WHAT TO WORK ON
Copy exactly, and copy nothing else: the line that contains "turquoise tape: 4 -> 5" and all lines after it in the listing, without pictures.

DATASET ENTRIES
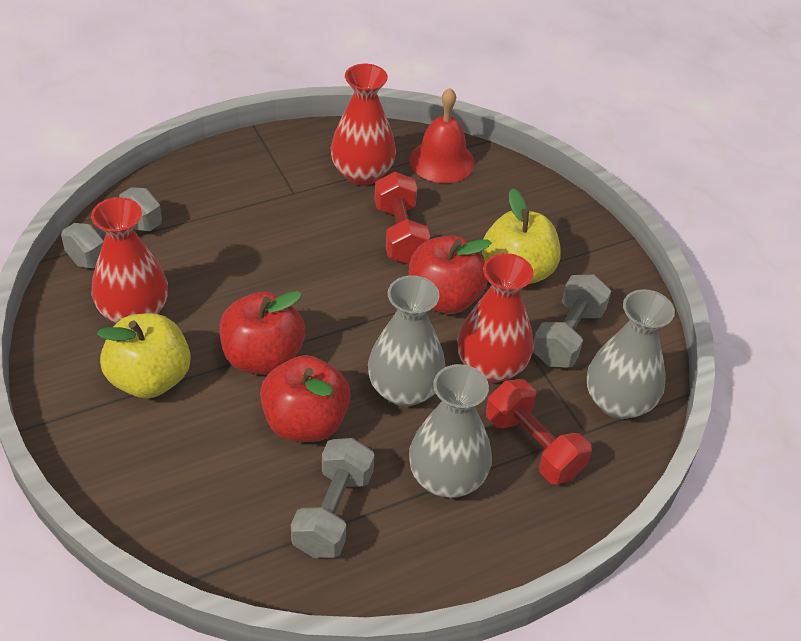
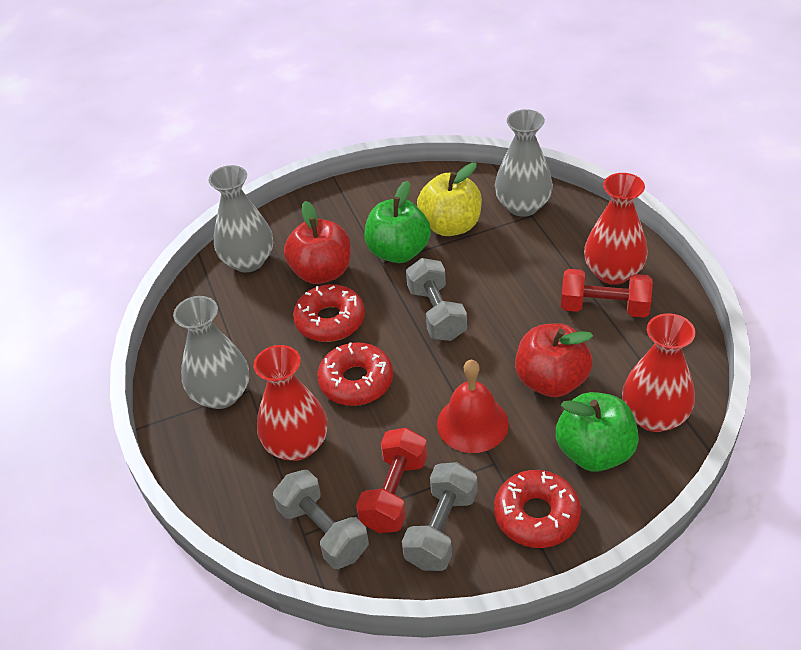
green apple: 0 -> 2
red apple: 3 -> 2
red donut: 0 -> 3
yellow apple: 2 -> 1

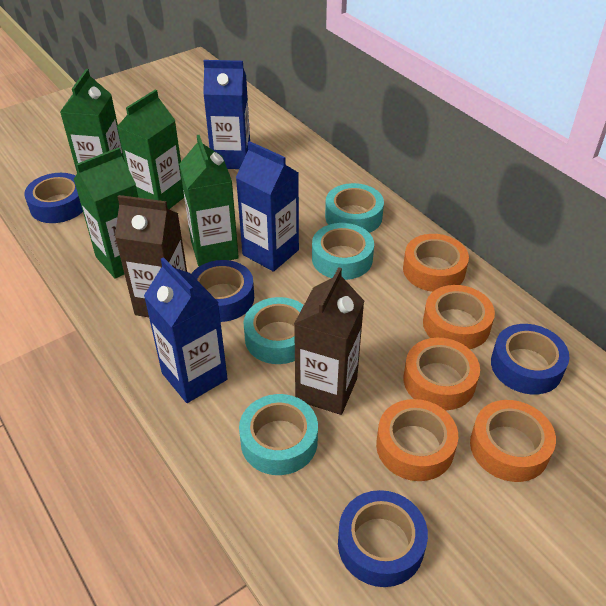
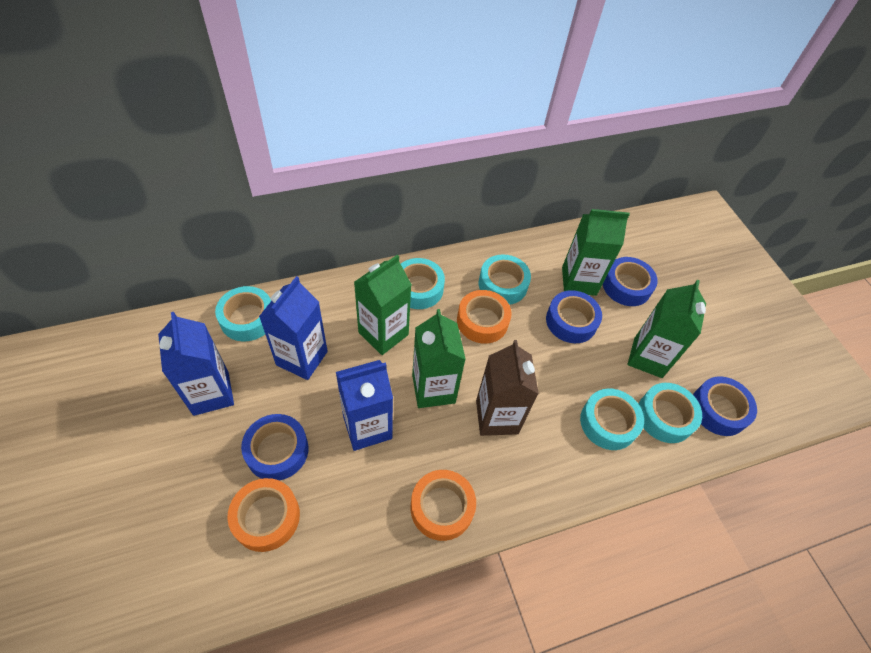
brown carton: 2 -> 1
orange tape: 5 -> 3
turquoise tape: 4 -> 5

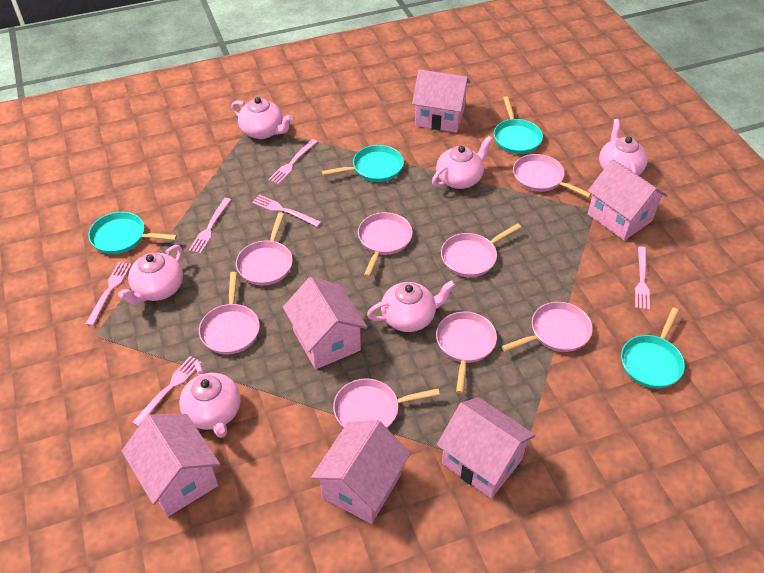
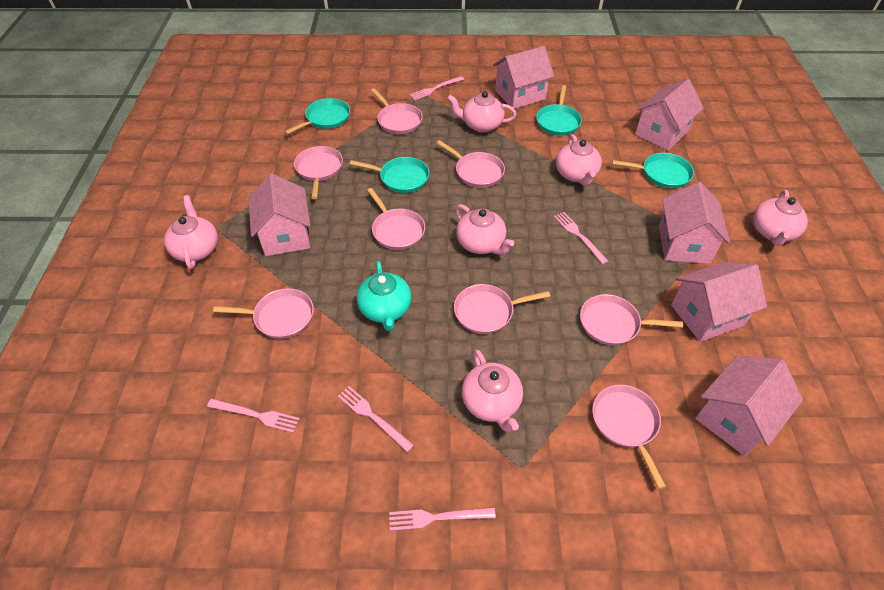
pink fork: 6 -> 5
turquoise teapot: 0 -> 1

SOLUTION TO THIS TASK
turquoise tape: 4 -> 5

pink fork: 6 -> 5
turquoise teapot: 0 -> 1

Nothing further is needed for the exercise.